(Saved entries)
================================
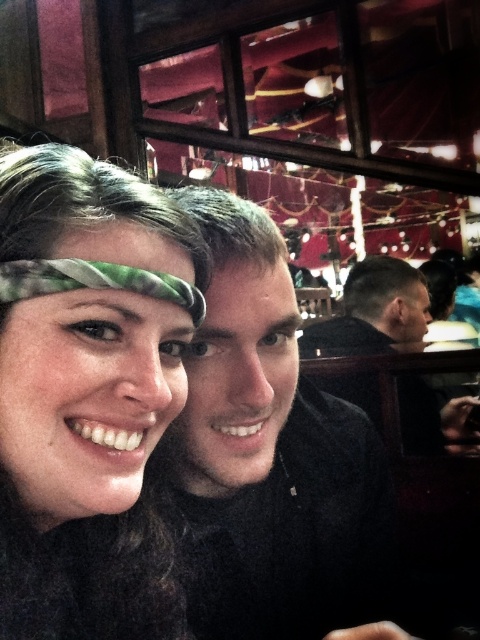
From the picture: You are a photographer trying to capture a perfect selfie of two people. The two people are located at point (120,234). The minimum distance required for your camera to focus properly is 18 inches. Based on the scene description, will the camera be able to focus on both subjects?

The two people are 17.51 inches apart, which is less than the minimum required distance of 18 inches for the camera to focus properly. Therefore, the camera may struggle to focus on both subjects clearly.

You are taking a photo of two people at a cafe. You notice the matte green headband at center and the black matte shirt at center. Which object is positioned higher in the image?

The matte green headband at center is located above the black matte shirt at center, so it is positioned higher in the image.

You are taking a photo with two friends, a woman and a man, in a cozy restaurant setting. You notice the matte green headband at center and the black matte shirt at center. Which object is closer to the camera?

The matte green headband at center is in front of the black matte shirt at center, so it is closer to the camera.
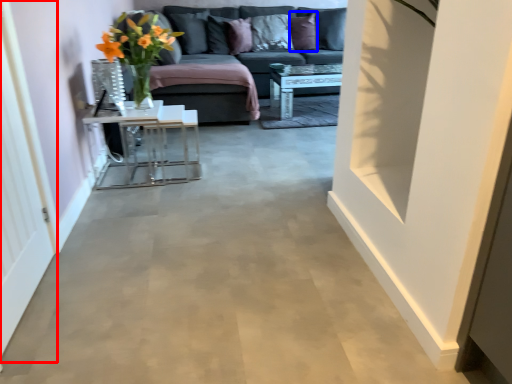
Question: Which object is closer to the camera taking this photo, glass door (highlighted by a red box) or pillow (highlighted by a blue box)?

Choices:
 (A) glass door
 (B) pillow

Answer: (A)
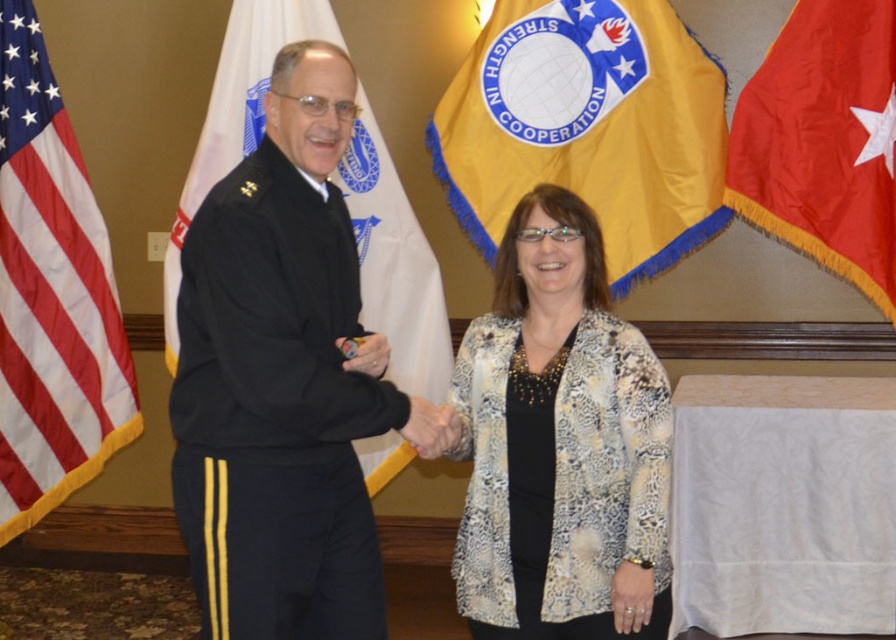
Question: Among these objects, which one is farthest from the camera?

Choices:
 (A) black fabric flag at left
 (B) red fabric flag at right
 (C) black fabric uniform at center

Answer: (B)

Question: Which point is closer to the camera?

Choices:
 (A) black fabric flag at left
 (B) black fabric uniform at center
 (C) printed fabric jacket at center

Answer: (B)

Question: Considering the relative positions of yellow fabric flag at center and black fabric flag at left in the image provided, where is yellow fabric flag at center located with respect to black fabric flag at left?

Choices:
 (A) left
 (B) right

Answer: (B)

Question: Does black fabric uniform at center have a larger size compared to printed fabric jacket at center?

Choices:
 (A) yes
 (B) no

Answer: (A)

Question: Where is black fabric uniform at center located in relation to black fabric flag at left in the image?

Choices:
 (A) above
 (B) below

Answer: (B)

Question: Which object is the closest to the printed fabric jacket at center?

Choices:
 (A) black fabric flag at left
 (B) red-white striped fabric at left
 (C) red fabric flag at right
 (D) yellow fabric flag at center

Answer: (A)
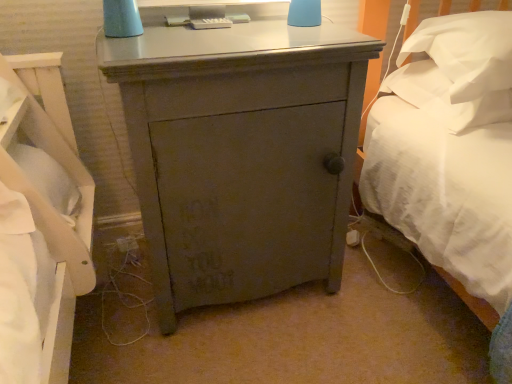
Question: Relative to matte gray cabinet at center, is white soft pillow at right, the second pillow positioned from the top, in front or behind?

Choices:
 (A) behind
 (B) front

Answer: (A)

Question: From their relative heights in the image, would you say white soft pillow at right, the second pillow positioned from the top, is taller or shorter than matte gray cabinet at center?

Choices:
 (A) tall
 (B) short

Answer: (B)

Question: Estimate the real-world distances between objects in this image. Which object is closer to the white soft pillow at right, the second pillow positioned from the top?

Choices:
 (A) white soft pillow at upper right, the 2th pillow ordered from the bottom
 (B) matte gray cabinet at center

Answer: (A)

Question: Which object is positioned farthest from the matte gray cabinet at center?

Choices:
 (A) white soft pillow at upper right, which is counted as the 1th pillow, starting from the top
 (B) white soft pillow at right, the second pillow positioned from the top

Answer: (B)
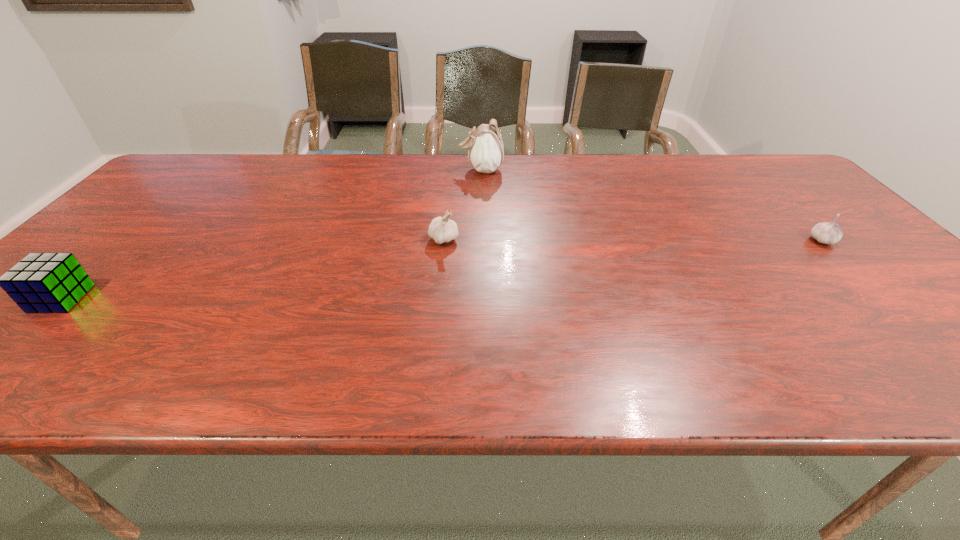
Locate an element on the screen. Image resolution: width=960 pixels, height=540 pixels. pouch is located at coordinates (486, 152).

You are a GUI agent. You are given a task and a screenshot of the screen. Output one action in this format:
    pyautogui.click(x=<x>, y=<y>)
    Task: Click on the tallest object
    The width and height of the screenshot is (960, 540).
    Given the screenshot: What is the action you would take?
    pyautogui.click(x=486, y=152)

In order to click on the left garlic in this screenshot , I will do `click(442, 229)`.

You are a GUI agent. You are given a task and a screenshot of the screen. Output one action in this format:
    pyautogui.click(x=<x>, y=<y>)
    Task: Click on the nearest object
    This screenshot has height=540, width=960.
    Given the screenshot: What is the action you would take?
    pyautogui.click(x=41, y=282)

Locate an element on the screen. This screenshot has height=540, width=960. the leftmost object is located at coordinates click(x=41, y=282).

This screenshot has height=540, width=960. In order to click on the right garlic in this screenshot , I will do `click(830, 233)`.

You are a GUI agent. You are given a task and a screenshot of the screen. Output one action in this format:
    pyautogui.click(x=<x>, y=<y>)
    Task: Click on the rightmost object
    
    Given the screenshot: What is the action you would take?
    pyautogui.click(x=830, y=233)

Identify the location of free space located on the front-facing side of the tallest object. (356, 170).

Locate an element on the screen. This screenshot has width=960, height=540. vacant space located 0.180m on the front-facing side of the tallest object is located at coordinates (402, 170).

This screenshot has height=540, width=960. Identify the location of free spot located on the front-facing side of the tallest object. (348, 170).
================================
WORK TO COMPLETE:
Edit the lines starting at the one containing "Locate an element on the screen. Image" and ending at the one containing "pyautogui.click(x=486, y=152)" so that "pouch" becomes "jar", with everything else left as is. Return only those lines.

TASK SOLUTION:
Locate an element on the screen. Image resolution: width=960 pixels, height=540 pixels. jar is located at coordinates (486, 152).

You are a GUI agent. You are given a task and a screenshot of the screen. Output one action in this format:
    pyautogui.click(x=<x>, y=<y>)
    Task: Click on the tallest object
    The width and height of the screenshot is (960, 540).
    Given the screenshot: What is the action you would take?
    pyautogui.click(x=486, y=152)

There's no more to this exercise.